**DATASET EXCERPTS:**
= Beginning of Section =

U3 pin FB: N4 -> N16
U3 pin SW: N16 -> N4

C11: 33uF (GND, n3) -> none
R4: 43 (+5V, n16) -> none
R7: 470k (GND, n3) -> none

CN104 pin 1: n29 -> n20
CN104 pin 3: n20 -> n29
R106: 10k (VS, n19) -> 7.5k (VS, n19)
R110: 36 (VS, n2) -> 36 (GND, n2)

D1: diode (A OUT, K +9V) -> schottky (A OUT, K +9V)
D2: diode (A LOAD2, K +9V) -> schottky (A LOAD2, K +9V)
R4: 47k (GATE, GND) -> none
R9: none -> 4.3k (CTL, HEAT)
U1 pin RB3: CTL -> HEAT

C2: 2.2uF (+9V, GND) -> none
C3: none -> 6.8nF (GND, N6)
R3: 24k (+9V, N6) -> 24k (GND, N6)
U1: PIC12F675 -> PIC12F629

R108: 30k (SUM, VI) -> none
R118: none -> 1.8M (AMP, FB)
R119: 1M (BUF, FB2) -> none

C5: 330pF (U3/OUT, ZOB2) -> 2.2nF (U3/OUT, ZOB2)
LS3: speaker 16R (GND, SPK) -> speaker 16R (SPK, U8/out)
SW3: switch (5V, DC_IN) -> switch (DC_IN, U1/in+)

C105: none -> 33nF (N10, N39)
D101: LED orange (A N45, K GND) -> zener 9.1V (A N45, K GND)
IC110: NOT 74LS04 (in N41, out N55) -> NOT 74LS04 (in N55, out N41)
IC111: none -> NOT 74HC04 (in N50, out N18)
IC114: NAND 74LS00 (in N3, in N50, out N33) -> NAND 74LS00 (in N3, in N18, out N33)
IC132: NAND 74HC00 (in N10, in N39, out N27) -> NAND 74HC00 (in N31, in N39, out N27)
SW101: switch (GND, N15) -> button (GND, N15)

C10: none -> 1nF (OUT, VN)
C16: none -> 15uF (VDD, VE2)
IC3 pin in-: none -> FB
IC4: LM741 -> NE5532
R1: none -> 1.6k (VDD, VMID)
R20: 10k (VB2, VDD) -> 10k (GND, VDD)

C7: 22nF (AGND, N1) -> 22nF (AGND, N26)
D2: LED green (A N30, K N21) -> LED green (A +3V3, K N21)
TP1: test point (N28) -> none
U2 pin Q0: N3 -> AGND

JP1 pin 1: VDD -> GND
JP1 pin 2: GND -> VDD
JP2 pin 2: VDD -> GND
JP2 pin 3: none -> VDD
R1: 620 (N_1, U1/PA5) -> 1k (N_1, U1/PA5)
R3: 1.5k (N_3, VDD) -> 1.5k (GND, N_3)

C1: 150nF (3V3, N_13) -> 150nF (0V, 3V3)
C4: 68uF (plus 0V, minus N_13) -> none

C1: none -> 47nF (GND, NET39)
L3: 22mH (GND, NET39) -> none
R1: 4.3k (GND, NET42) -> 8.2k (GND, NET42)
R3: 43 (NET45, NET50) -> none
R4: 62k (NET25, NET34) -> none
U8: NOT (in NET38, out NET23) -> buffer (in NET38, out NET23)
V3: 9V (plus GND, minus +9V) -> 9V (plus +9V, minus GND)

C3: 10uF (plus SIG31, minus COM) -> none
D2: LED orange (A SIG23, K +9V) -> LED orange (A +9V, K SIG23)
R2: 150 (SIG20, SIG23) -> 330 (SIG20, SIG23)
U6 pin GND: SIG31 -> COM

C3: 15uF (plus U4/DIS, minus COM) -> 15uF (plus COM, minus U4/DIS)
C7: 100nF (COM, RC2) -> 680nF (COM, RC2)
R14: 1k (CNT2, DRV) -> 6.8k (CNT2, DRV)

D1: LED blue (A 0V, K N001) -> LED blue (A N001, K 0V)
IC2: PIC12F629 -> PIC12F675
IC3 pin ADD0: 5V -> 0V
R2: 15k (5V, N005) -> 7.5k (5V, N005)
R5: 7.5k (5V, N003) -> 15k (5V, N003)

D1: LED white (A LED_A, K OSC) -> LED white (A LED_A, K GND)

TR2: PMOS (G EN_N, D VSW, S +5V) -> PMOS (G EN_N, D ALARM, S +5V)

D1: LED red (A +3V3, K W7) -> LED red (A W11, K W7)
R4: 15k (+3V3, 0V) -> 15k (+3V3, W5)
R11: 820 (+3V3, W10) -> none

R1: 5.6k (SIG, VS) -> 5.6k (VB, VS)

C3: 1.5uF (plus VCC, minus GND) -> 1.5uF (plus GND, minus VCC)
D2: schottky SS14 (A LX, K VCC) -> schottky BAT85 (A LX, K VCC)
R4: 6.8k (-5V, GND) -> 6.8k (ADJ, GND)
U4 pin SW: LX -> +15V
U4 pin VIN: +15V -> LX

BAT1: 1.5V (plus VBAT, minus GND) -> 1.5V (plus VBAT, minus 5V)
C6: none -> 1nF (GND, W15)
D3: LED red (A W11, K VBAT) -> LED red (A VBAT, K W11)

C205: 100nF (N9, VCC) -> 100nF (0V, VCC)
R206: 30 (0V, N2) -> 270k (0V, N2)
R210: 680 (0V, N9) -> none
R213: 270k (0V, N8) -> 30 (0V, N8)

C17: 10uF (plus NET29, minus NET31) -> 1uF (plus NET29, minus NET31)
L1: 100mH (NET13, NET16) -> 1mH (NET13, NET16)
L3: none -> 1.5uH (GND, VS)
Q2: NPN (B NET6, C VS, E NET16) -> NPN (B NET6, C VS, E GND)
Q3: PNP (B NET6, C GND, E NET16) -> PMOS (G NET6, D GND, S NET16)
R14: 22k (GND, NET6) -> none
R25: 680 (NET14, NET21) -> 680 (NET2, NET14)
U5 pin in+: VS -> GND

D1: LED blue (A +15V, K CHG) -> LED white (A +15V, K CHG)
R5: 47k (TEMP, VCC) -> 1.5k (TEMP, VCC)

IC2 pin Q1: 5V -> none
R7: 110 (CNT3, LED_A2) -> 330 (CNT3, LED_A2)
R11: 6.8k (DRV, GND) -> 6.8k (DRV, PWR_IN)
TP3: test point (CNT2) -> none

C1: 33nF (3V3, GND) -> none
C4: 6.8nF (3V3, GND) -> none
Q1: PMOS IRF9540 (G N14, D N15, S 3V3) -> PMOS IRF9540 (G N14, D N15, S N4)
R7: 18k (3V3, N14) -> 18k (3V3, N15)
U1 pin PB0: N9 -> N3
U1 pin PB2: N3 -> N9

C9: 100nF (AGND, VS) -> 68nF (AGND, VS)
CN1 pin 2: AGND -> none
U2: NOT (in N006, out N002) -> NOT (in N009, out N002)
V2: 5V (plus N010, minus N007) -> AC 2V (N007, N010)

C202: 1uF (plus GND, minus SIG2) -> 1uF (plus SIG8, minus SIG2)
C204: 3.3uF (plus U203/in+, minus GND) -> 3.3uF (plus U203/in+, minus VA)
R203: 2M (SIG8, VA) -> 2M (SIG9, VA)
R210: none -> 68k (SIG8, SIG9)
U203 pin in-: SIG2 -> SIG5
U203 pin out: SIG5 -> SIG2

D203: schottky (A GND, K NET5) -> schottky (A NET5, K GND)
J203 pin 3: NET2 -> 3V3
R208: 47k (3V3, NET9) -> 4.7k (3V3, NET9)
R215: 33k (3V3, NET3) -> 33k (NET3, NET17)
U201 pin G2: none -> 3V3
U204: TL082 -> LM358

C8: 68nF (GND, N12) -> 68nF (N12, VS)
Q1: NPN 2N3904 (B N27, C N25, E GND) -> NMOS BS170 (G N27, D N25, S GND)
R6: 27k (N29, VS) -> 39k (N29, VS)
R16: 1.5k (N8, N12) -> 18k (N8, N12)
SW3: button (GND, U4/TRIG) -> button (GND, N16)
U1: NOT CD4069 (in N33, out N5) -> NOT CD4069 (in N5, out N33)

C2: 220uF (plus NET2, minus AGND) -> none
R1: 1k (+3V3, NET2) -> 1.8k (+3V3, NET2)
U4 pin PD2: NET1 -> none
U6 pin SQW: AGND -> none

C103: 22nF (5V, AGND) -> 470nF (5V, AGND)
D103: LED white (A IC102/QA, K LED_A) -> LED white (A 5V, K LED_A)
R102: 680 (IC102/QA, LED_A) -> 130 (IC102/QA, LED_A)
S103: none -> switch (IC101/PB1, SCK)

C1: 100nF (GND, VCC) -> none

= End of Section =

**WHAT IS REQUIRED:** Give only a number, the count of lines above that include the string "HEAT".

**COMPLETED EXERCISE:** 2